ASSIGNMENT: Copy out exactly the lines below that run from the one holding "IC4: NOT 74LS04" to the one holding "IC1 pin OUT: VBAT -> +12V", keeping both of those lines and no others.
### RECORDS FOR THIS TASK
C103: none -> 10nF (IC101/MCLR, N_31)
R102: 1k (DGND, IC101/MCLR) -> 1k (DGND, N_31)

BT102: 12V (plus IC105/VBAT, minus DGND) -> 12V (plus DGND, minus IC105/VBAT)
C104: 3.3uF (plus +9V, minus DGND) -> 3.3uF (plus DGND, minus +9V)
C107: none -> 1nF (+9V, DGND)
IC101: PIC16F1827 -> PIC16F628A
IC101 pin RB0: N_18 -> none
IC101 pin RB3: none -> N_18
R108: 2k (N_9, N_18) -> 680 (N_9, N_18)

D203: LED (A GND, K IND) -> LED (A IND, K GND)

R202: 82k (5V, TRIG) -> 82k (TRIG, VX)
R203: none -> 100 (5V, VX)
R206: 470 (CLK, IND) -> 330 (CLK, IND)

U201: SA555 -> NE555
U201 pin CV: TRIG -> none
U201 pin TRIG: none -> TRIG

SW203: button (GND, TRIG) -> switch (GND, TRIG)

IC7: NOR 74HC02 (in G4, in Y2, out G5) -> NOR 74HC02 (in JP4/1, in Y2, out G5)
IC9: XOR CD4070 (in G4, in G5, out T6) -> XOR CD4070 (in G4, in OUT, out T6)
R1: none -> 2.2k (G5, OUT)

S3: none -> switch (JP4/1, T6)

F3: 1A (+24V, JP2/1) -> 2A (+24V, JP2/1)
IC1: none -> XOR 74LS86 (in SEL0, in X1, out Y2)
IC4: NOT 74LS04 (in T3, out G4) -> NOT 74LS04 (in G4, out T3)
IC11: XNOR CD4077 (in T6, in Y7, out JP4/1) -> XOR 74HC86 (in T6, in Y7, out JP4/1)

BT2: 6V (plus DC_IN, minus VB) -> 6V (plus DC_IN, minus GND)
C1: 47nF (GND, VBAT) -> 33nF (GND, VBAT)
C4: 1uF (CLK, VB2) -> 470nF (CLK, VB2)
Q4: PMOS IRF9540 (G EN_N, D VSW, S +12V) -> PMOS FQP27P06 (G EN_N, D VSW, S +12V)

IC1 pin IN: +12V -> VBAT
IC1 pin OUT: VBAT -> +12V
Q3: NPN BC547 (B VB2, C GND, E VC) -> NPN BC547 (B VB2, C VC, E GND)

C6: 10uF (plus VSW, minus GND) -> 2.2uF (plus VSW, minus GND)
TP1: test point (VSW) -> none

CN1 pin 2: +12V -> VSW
######
SOLVED EXERCISE:
IC4: NOT 74LS04 (in T3, out G4) -> NOT 74LS04 (in G4, out T3)
IC11: XNOR CD4077 (in T6, in Y7, out JP4/1) -> XOR 74HC86 (in T6, in Y7, out JP4/1)

BT2: 6V (plus DC_IN, minus VB) -> 6V (plus DC_IN, minus GND)
C1: 47nF (GND, VBAT) -> 33nF (GND, VBAT)
C4: 1uF (CLK, VB2) -> 470nF (CLK, VB2)
Q4: PMOS IRF9540 (G EN_N, D VSW, S +12V) -> PMOS FQP27P06 (G EN_N, D VSW, S +12V)

IC1 pin IN: +12V -> VBAT
IC1 pin OUT: VBAT -> +12V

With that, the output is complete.